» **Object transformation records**
=== Begin Enclosure ===
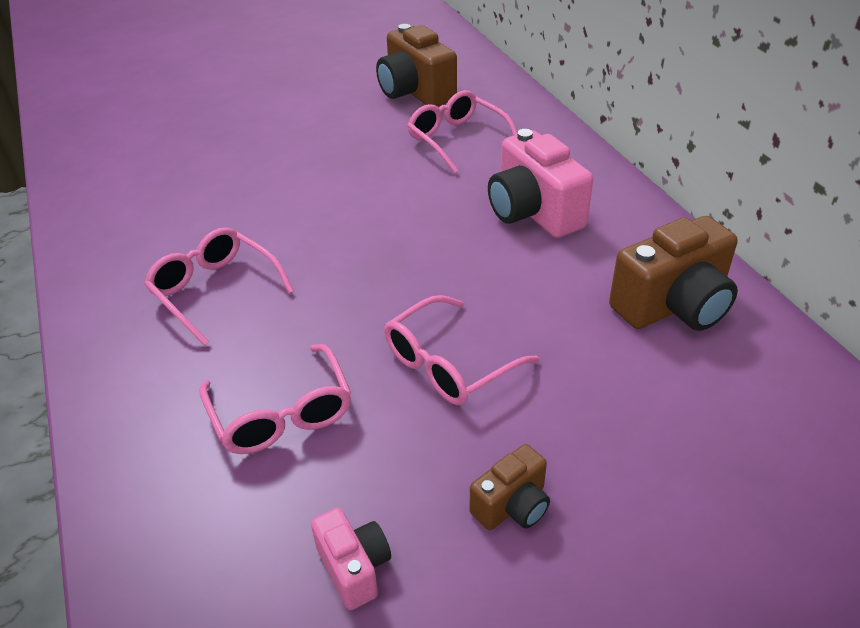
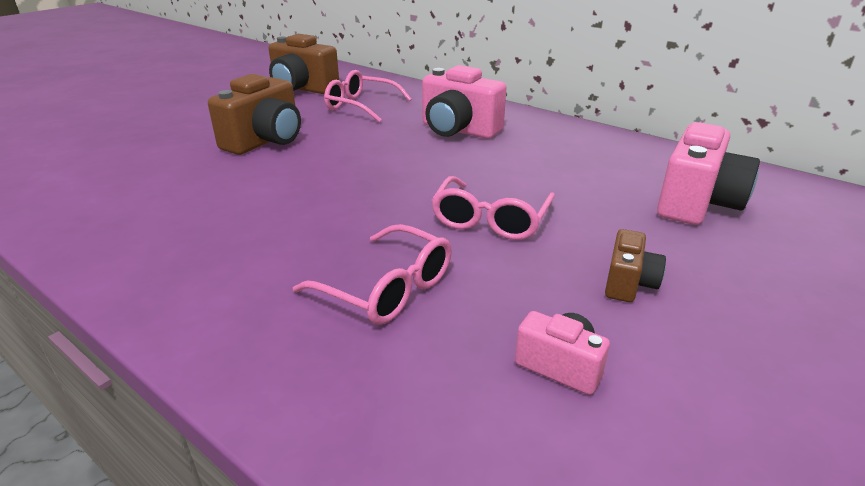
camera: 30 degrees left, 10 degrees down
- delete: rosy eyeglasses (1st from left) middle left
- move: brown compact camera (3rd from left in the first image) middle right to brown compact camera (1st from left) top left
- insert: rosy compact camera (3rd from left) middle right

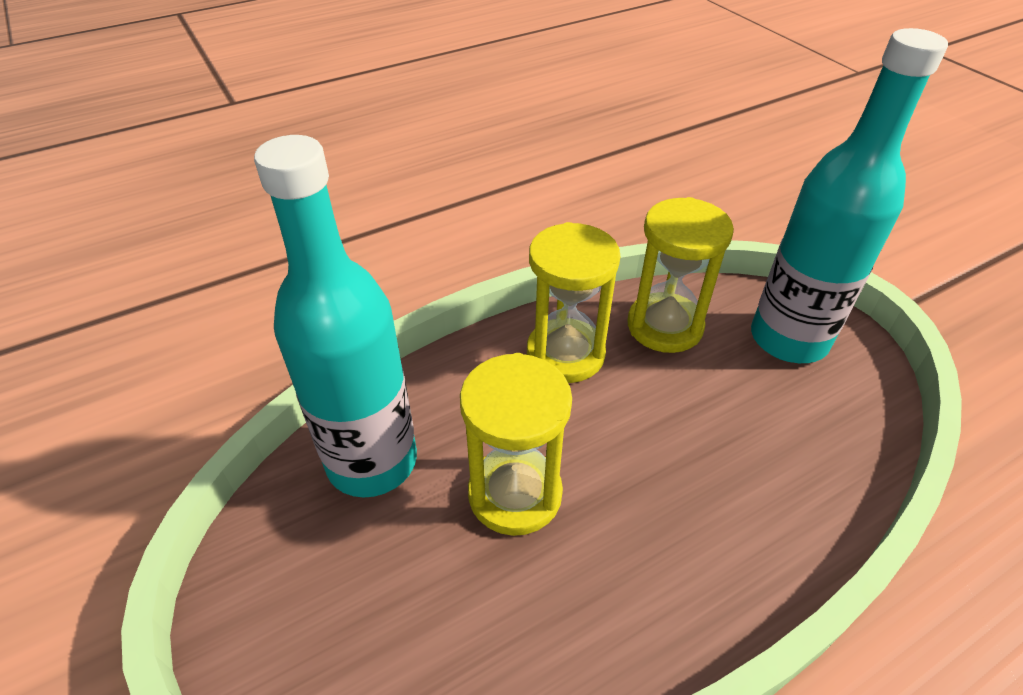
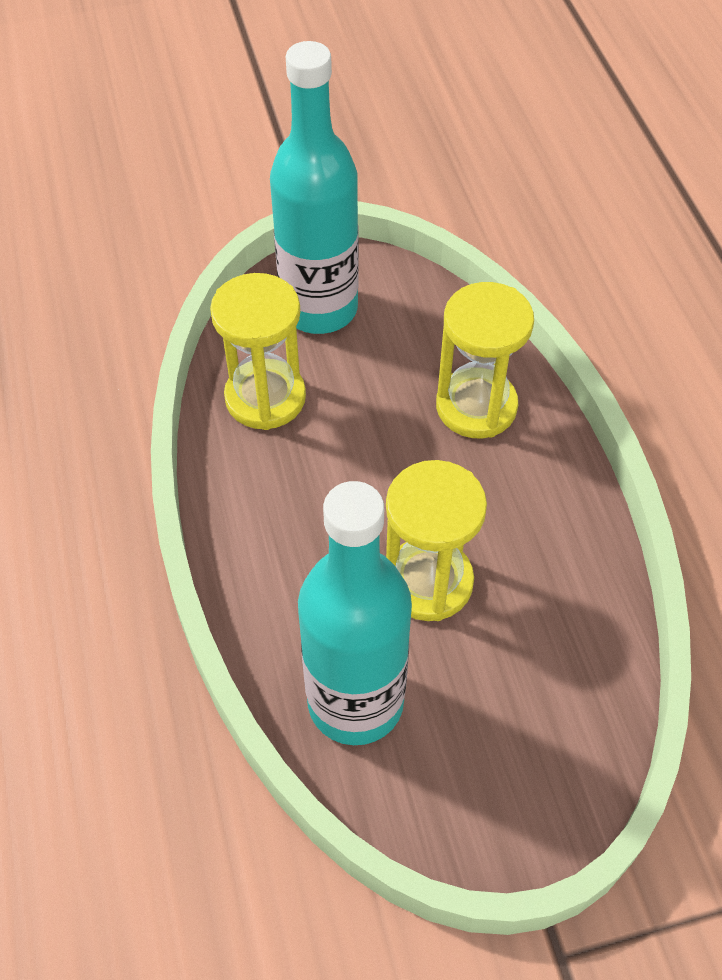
camera: 75 degrees left, 10 degrees up
- move: yellow sandglass (2nd from left in the first image) centre to yellow sandglass (3rd from left) middle right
=== End Enclosure ===
» **How to complete this task**
What is needed is every record above, returned exactly, with the pictures omitted.

» **Solution to this exercise**
camera: 30 degrees left, 10 degrees down
- delete: rosy eyeglasses (1st from left) middle left
- move: brown compact camera (3rd from left in the first image) middle right to brown compact camera (1st from left) top left
- insert: rosy compact camera (3rd from left) middle right

camera: 75 degrees left, 10 degrees up
- move: yellow sandglass (2nd from left in the first image) centre to yellow sandglass (3rd from left) middle right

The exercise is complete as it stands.